Task to carry out
Show all lines of the listing that contain the word "RELAY".

Task inputs
>>>

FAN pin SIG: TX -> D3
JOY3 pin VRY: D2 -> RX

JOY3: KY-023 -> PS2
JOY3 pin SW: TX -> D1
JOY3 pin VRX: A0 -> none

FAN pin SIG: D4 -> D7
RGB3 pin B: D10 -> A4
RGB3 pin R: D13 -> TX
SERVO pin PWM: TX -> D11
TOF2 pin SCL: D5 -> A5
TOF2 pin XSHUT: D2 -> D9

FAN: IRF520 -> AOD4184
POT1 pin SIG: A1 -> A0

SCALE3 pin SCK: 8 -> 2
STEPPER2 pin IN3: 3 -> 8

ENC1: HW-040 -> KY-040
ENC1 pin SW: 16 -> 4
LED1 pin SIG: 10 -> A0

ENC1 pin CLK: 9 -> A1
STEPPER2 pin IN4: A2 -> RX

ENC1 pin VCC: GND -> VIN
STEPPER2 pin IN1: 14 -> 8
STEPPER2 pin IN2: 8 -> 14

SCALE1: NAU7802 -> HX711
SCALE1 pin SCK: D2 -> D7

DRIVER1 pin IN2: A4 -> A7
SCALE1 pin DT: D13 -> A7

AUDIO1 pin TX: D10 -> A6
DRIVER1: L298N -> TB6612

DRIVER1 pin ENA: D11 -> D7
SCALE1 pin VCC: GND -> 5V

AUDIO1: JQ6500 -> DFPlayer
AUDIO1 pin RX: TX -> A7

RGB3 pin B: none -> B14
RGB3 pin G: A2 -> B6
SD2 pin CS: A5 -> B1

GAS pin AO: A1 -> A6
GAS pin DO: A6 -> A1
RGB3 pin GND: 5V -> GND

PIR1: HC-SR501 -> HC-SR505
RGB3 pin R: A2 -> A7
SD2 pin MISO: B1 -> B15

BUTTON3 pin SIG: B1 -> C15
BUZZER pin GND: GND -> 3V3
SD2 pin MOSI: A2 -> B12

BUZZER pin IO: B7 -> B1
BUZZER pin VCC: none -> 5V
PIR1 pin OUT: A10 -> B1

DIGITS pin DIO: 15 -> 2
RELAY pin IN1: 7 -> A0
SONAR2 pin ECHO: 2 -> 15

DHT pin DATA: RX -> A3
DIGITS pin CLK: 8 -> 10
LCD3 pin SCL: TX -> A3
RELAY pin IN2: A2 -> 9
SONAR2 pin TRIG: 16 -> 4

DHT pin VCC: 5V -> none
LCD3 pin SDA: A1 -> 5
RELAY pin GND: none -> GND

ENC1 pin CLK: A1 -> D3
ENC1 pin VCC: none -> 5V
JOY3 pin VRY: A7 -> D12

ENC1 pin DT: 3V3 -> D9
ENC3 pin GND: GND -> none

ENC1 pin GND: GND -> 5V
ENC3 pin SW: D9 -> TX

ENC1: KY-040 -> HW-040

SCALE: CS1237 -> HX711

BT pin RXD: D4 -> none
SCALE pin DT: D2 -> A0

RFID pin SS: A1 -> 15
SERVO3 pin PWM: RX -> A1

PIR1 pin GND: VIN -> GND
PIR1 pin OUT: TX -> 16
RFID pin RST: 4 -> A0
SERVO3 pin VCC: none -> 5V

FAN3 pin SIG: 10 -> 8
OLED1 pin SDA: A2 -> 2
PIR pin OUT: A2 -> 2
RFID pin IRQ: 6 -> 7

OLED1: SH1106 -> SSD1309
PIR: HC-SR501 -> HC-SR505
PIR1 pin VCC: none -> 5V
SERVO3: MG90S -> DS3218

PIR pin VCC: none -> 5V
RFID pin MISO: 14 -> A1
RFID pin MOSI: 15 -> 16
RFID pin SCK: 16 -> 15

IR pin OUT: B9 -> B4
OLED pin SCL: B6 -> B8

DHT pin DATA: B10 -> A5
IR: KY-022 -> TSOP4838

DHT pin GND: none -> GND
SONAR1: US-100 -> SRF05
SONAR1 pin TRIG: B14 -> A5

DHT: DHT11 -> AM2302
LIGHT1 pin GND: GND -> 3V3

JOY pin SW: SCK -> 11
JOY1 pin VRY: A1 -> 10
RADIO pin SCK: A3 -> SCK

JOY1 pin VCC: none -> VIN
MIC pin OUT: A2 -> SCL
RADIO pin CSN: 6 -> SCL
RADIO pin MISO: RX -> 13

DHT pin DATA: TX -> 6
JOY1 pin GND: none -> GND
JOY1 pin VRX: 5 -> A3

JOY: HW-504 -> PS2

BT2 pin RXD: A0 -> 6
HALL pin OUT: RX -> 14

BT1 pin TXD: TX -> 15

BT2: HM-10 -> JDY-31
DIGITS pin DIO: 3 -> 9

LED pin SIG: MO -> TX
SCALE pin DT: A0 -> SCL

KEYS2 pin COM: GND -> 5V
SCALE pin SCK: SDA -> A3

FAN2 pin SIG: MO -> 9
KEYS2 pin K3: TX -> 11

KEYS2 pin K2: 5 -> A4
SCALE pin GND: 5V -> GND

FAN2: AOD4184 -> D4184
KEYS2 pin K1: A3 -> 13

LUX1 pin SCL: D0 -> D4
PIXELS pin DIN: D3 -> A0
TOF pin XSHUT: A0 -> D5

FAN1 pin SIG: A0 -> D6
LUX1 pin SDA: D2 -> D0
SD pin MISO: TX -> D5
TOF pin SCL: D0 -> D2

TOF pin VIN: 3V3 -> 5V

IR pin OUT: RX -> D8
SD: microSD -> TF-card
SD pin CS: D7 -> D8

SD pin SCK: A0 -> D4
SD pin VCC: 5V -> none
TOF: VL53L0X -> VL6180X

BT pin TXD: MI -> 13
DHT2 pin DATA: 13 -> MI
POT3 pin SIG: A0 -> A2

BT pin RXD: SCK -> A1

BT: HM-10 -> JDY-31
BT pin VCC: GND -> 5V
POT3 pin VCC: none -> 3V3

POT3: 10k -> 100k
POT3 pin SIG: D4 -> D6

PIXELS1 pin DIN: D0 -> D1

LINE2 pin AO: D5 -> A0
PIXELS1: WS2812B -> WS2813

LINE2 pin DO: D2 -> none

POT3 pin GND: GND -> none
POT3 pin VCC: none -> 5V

<<<

Written solution
RELAY pin IN1: 7 -> A0
RELAY pin IN2: A2 -> 9
RELAY pin GND: none -> GND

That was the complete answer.